__TASK__:
Wherever "VBAT" occurs in the entries, copy the line that holds it.

::::

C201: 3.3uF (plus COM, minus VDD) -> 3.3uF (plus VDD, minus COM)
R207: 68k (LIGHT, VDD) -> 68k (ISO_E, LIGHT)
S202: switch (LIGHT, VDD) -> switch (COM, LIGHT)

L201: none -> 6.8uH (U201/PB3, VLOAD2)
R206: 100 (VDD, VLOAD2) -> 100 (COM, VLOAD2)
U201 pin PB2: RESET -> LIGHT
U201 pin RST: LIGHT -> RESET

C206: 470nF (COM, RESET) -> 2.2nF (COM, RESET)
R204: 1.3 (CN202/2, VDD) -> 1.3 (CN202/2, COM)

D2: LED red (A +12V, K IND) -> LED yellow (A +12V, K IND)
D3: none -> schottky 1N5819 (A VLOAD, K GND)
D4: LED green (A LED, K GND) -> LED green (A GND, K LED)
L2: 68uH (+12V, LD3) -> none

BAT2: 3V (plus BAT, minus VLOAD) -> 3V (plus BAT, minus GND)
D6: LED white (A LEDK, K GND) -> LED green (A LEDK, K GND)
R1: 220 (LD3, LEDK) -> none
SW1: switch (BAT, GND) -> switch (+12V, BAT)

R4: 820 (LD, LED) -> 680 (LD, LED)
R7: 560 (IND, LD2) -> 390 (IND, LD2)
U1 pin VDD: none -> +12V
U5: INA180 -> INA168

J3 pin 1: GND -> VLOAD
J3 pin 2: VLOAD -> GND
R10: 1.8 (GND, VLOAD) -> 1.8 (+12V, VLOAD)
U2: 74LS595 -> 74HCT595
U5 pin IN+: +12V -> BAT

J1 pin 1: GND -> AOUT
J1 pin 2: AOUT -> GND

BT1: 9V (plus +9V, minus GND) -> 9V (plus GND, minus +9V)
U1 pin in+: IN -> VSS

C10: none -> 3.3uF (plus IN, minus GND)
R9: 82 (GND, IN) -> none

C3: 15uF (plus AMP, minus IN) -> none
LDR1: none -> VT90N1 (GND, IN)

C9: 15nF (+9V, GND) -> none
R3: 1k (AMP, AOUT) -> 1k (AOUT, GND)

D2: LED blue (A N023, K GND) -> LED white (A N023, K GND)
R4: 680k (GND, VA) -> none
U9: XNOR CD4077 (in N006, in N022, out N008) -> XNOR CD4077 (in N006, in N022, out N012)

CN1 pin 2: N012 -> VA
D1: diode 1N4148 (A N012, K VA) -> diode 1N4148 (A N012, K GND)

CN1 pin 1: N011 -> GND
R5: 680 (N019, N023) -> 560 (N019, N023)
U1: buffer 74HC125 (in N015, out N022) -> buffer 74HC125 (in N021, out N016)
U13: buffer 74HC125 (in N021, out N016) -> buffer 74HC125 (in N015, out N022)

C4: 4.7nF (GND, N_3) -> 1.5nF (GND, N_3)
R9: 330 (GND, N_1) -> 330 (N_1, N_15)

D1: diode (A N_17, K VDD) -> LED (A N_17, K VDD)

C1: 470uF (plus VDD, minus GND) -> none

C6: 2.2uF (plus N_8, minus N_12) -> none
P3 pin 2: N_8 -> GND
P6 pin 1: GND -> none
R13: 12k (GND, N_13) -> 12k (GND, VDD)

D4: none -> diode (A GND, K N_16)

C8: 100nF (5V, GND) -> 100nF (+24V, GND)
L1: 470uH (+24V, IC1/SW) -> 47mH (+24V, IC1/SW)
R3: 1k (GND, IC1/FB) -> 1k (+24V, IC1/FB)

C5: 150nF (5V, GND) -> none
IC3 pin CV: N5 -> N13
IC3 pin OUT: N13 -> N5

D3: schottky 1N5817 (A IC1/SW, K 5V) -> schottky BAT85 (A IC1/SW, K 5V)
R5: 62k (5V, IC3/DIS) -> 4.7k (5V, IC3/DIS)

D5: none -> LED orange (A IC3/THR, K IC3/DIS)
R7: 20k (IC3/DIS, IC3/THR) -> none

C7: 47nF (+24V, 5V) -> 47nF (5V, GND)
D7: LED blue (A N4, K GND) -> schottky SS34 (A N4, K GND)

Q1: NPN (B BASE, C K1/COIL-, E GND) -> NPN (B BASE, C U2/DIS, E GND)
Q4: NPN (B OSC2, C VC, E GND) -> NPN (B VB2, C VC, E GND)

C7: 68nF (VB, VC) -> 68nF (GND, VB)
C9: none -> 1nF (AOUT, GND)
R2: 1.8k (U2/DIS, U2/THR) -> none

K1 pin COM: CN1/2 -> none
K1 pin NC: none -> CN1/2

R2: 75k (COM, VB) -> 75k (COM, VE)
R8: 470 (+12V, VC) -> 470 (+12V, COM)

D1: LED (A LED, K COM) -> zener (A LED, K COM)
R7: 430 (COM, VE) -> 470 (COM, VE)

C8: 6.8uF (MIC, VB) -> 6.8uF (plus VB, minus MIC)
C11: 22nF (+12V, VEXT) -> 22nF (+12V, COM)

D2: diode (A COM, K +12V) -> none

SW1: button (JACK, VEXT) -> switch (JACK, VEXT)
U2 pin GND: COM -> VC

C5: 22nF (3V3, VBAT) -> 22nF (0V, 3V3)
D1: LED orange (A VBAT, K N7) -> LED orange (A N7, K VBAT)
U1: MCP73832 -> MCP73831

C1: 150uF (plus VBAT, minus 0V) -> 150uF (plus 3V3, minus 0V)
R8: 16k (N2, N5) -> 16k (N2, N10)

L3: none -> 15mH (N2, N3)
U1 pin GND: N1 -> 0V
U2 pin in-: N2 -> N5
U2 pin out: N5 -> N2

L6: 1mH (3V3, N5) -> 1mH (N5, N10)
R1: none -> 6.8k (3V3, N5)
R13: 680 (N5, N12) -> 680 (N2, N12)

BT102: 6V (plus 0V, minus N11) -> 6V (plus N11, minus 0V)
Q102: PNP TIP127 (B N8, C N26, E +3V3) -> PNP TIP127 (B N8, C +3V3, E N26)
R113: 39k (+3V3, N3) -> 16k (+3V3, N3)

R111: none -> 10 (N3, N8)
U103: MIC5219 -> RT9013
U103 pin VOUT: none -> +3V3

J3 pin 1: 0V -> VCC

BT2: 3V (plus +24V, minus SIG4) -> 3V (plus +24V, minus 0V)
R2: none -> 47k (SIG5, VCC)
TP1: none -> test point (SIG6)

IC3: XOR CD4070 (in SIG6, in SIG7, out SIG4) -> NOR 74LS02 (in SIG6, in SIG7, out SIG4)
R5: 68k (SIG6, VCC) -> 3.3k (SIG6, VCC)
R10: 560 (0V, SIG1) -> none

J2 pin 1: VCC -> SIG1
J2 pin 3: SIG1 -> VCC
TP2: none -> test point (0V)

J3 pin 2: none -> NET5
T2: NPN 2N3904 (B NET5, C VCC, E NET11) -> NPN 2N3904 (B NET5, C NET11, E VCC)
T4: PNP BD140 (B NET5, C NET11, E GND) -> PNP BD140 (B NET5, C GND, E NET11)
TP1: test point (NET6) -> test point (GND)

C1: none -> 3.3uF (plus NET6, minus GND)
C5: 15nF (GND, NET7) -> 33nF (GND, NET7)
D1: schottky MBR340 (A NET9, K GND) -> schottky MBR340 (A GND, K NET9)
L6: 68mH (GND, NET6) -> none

::::

__RESULT OF THE EXERCISE__:
C5: 22nF (3V3, VBAT) -> 22nF (0V, 3V3)
D1: LED orange (A VBAT, K N7) -> LED orange (A N7, K VBAT)
C1: 150uF (plus VBAT, minus 0V) -> 150uF (plus 3V3, minus 0V)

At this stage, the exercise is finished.